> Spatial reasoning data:
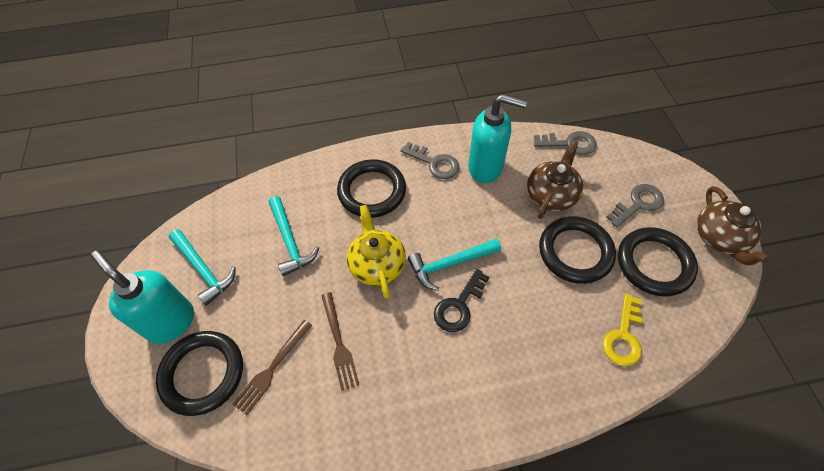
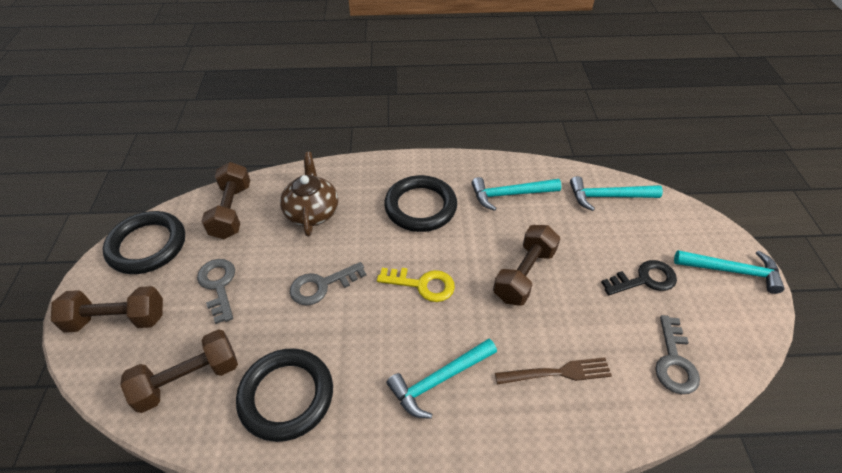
black ring: 4 -> 3
brown dumbbell: 0 -> 4
brown fork: 2 -> 1
brown teapot: 2 -> 1
turquoise hammer: 3 -> 4
turquoise soap dispenser: 2 -> 0
yellow teapot: 1 -> 0

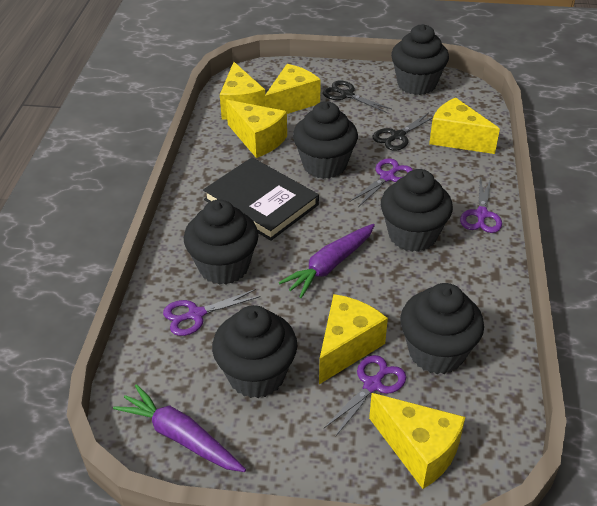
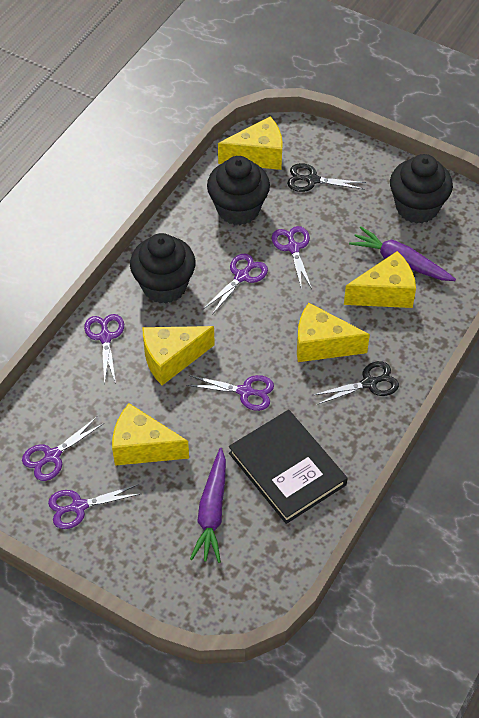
black cupcake: 6 -> 3
purple scissors: 4 -> 6
yellow cheese: 6 -> 5

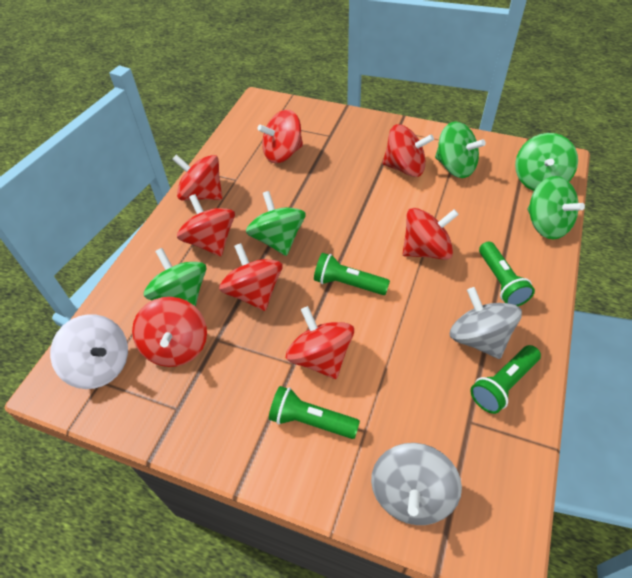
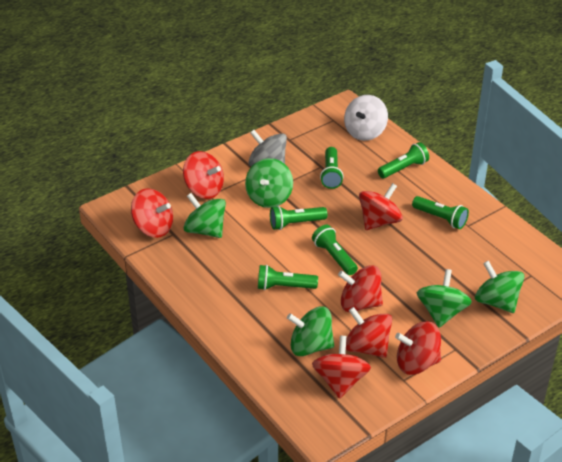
green flashlight: 4 -> 6
grey spinning top: 2 -> 1
red spinning top: 8 -> 7

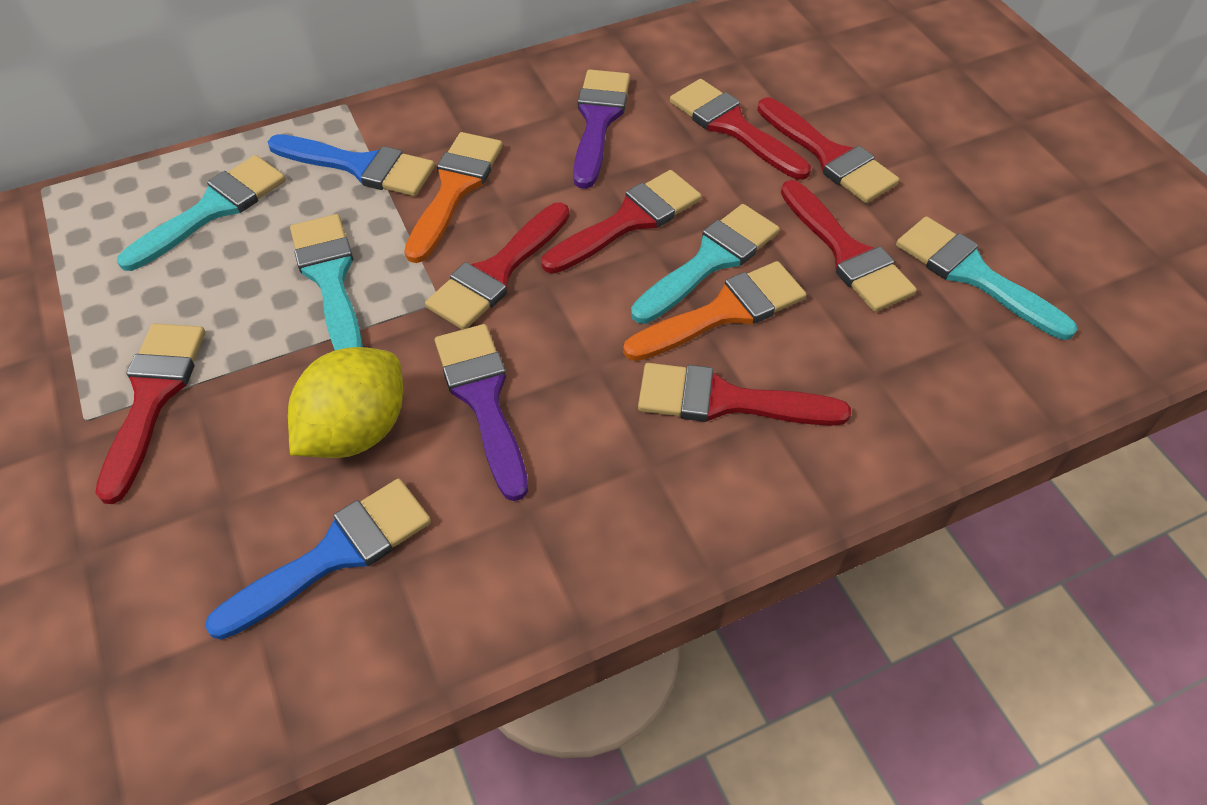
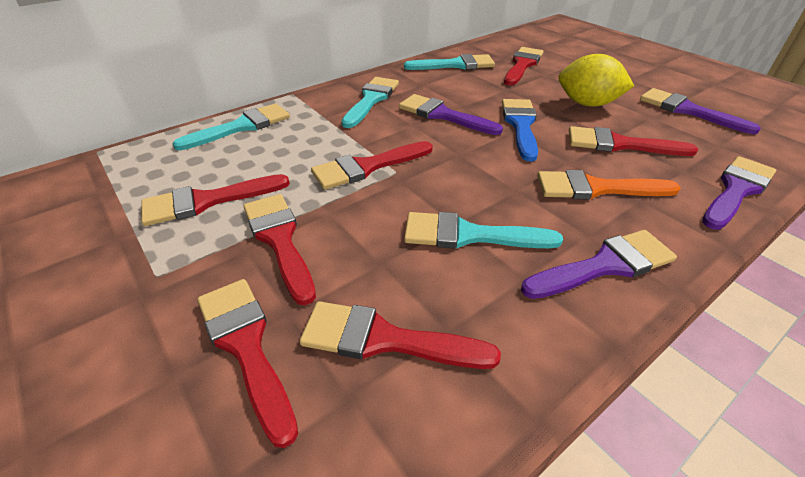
blue brush: 2 -> 1
orange brush: 2 -> 1
purple brush: 2 -> 4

> Task goal:
What is wanted is an exact copy of the lines from the line with "turquoise soap dispenser: 2 -> 0" through the end of the records, both ends included, pictures excluded.

> Written answer:
turquoise soap dispenser: 2 -> 0
yellow teapot: 1 -> 0

black cupcake: 6 -> 3
purple scissors: 4 -> 6
yellow cheese: 6 -> 5

green flashlight: 4 -> 6
grey spinning top: 2 -> 1
red spinning top: 8 -> 7

blue brush: 2 -> 1
orange brush: 2 -> 1
purple brush: 2 -> 4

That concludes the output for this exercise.